- EXERCISE PROMPT
Copy each entry below exactly as it reads.

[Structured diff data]
"""

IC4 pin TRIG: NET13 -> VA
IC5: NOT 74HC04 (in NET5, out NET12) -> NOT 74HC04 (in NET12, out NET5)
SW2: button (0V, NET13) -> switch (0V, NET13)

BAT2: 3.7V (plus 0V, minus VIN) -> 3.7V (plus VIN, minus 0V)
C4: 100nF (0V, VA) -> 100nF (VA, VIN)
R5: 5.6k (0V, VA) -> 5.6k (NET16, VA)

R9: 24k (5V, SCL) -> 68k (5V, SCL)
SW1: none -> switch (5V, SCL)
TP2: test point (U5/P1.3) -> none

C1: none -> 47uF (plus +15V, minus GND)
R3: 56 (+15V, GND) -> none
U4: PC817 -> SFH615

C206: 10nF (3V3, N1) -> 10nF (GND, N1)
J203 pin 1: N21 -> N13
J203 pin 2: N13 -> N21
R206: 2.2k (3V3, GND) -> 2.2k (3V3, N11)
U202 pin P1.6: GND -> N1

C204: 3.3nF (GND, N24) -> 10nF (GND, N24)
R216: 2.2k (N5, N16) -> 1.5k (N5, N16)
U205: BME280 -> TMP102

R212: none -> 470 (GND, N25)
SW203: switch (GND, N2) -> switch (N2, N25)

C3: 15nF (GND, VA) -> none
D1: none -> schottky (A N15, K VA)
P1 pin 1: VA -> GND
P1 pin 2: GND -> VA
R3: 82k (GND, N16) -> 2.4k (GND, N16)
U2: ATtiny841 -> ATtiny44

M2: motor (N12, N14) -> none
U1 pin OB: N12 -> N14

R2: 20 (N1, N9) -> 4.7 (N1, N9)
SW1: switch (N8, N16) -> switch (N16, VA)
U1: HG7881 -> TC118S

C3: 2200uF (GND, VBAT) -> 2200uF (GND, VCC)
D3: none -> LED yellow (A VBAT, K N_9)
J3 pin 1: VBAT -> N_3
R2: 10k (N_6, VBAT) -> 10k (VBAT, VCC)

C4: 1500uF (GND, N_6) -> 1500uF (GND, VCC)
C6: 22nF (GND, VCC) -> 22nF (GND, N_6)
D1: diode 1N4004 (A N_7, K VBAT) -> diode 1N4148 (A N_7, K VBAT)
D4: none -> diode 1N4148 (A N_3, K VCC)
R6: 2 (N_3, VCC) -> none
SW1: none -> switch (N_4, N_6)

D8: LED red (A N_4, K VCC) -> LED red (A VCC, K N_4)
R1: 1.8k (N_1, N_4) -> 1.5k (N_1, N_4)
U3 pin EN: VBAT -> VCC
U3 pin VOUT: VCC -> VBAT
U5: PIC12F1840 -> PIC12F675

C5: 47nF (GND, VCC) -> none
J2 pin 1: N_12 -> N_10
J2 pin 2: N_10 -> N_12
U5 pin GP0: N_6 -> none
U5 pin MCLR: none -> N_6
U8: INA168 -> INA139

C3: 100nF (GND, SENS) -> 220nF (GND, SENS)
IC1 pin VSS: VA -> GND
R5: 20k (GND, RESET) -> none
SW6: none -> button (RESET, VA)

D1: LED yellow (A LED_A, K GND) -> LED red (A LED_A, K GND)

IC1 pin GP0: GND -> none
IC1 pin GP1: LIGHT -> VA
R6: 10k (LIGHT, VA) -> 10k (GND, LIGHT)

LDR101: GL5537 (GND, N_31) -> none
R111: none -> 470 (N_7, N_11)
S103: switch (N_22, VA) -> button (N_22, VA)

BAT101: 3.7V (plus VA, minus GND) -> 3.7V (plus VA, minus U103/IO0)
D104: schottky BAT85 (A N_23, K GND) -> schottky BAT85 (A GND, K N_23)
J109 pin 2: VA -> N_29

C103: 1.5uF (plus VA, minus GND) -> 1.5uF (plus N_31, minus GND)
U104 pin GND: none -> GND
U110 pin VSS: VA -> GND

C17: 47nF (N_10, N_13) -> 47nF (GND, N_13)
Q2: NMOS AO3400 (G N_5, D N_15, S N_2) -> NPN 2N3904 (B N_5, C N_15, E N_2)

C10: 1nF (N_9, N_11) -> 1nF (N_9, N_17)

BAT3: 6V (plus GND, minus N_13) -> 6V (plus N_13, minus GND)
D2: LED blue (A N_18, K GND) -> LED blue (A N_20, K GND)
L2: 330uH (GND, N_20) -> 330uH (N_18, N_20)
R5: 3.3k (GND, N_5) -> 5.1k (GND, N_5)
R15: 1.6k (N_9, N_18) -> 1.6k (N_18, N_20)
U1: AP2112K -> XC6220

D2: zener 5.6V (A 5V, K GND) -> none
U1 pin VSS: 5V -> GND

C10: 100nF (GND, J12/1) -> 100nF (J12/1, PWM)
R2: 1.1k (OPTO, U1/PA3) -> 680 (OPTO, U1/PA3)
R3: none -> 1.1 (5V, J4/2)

"""

- SOLUTION BELOW
IC4 pin TRIG: NET13 -> VA
IC5: NOT 74HC04 (in NET5, out NET12) -> NOT 74HC04 (in NET12, out NET5)
SW2: button (0V, NET13) -> switch (0V, NET13)

BAT2: 3.7V (plus 0V, minus VIN) -> 3.7V (plus VIN, minus 0V)
C4: 100nF (0V, VA) -> 100nF (VA, VIN)
R5: 5.6k (0V, VA) -> 5.6k (NET16, VA)

R9: 24k (5V, SCL) -> 68k (5V, SCL)
SW1: none -> switch (5V, SCL)
TP2: test point (U5/P1.3) -> none

C1: none -> 47uF (plus +15V, minus GND)
R3: 56 (+15V, GND) -> none
U4: PC817 -> SFH615

C206: 10nF (3V3, N1) -> 10nF (GND, N1)
J203 pin 1: N21 -> N13
J203 pin 2: N13 -> N21
R206: 2.2k (3V3, GND) -> 2.2k (3V3, N11)
U202 pin P1.6: GND -> N1

C204: 3.3nF (GND, N24) -> 10nF (GND, N24)
R216: 2.2k (N5, N16) -> 1.5k (N5, N16)
U205: BME280 -> TMP102

R212: none -> 470 (GND, N25)
SW203: switch (GND, N2) -> switch (N2, N25)

C3: 15nF (GND, VA) -> none
D1: none -> schottky (A N15, K VA)
P1 pin 1: VA -> GND
P1 pin 2: GND -> VA
R3: 82k (GND, N16) -> 2.4k (GND, N16)
U2: ATtiny841 -> ATtiny44

M2: motor (N12, N14) -> none
U1 pin OB: N12 -> N14

R2: 20 (N1, N9) -> 4.7 (N1, N9)
SW1: switch (N8, N16) -> switch (N16, VA)
U1: HG7881 -> TC118S

C3: 2200uF (GND, VBAT) -> 2200uF (GND, VCC)
D3: none -> LED yellow (A VBAT, K N_9)
J3 pin 1: VBAT -> N_3
R2: 10k (N_6, VBAT) -> 10k (VBAT, VCC)

C4: 1500uF (GND, N_6) -> 1500uF (GND, VCC)
C6: 22nF (GND, VCC) -> 22nF (GND, N_6)
D1: diode 1N4004 (A N_7, K VBAT) -> diode 1N4148 (A N_7, K VBAT)
D4: none -> diode 1N4148 (A N_3, K VCC)
R6: 2 (N_3, VCC) -> none
SW1: none -> switch (N_4, N_6)

D8: LED red (A N_4, K VCC) -> LED red (A VCC, K N_4)
R1: 1.8k (N_1, N_4) -> 1.5k (N_1, N_4)
U3 pin EN: VBAT -> VCC
U3 pin VOUT: VCC -> VBAT
U5: PIC12F1840 -> PIC12F675

C5: 47nF (GND, VCC) -> none
J2 pin 1: N_12 -> N_10
J2 pin 2: N_10 -> N_12
U5 pin GP0: N_6 -> none
U5 pin MCLR: none -> N_6
U8: INA168 -> INA139

C3: 100nF (GND, SENS) -> 220nF (GND, SENS)
IC1 pin VSS: VA -> GND
R5: 20k (GND, RESET) -> none
SW6: none -> button (RESET, VA)

D1: LED yellow (A LED_A, K GND) -> LED red (A LED_A, K GND)

IC1 pin GP0: GND -> none
IC1 pin GP1: LIGHT -> VA
R6: 10k (LIGHT, VA) -> 10k (GND, LIGHT)

LDR101: GL5537 (GND, N_31) -> none
R111: none -> 470 (N_7, N_11)
S103: switch (N_22, VA) -> button (N_22, VA)

BAT101: 3.7V (plus VA, minus GND) -> 3.7V (plus VA, minus U103/IO0)
D104: schottky BAT85 (A N_23, K GND) -> schottky BAT85 (A GND, K N_23)
J109 pin 2: VA -> N_29

C103: 1.5uF (plus VA, minus GND) -> 1.5uF (plus N_31, minus GND)
U104 pin GND: none -> GND
U110 pin VSS: VA -> GND

C17: 47nF (N_10, N_13) -> 47nF (GND, N_13)
Q2: NMOS AO3400 (G N_5, D N_15, S N_2) -> NPN 2N3904 (B N_5, C N_15, E N_2)

C10: 1nF (N_9, N_11) -> 1nF (N_9, N_17)

BAT3: 6V (plus GND, minus N_13) -> 6V (plus N_13, minus GND)
D2: LED blue (A N_18, K GND) -> LED blue (A N_20, K GND)
L2: 330uH (GND, N_20) -> 330uH (N_18, N_20)
R5: 3.3k (GND, N_5) -> 5.1k (GND, N_5)
R15: 1.6k (N_9, N_18) -> 1.6k (N_18, N_20)
U1: AP2112K -> XC6220

D2: zener 5.6V (A 5V, K GND) -> none
U1 pin VSS: 5V -> GND

C10: 100nF (GND, J12/1) -> 100nF (J12/1, PWM)
R2: 1.1k (OPTO, U1/PA3) -> 680 (OPTO, U1/PA3)
R3: none -> 1.1 (5V, J4/2)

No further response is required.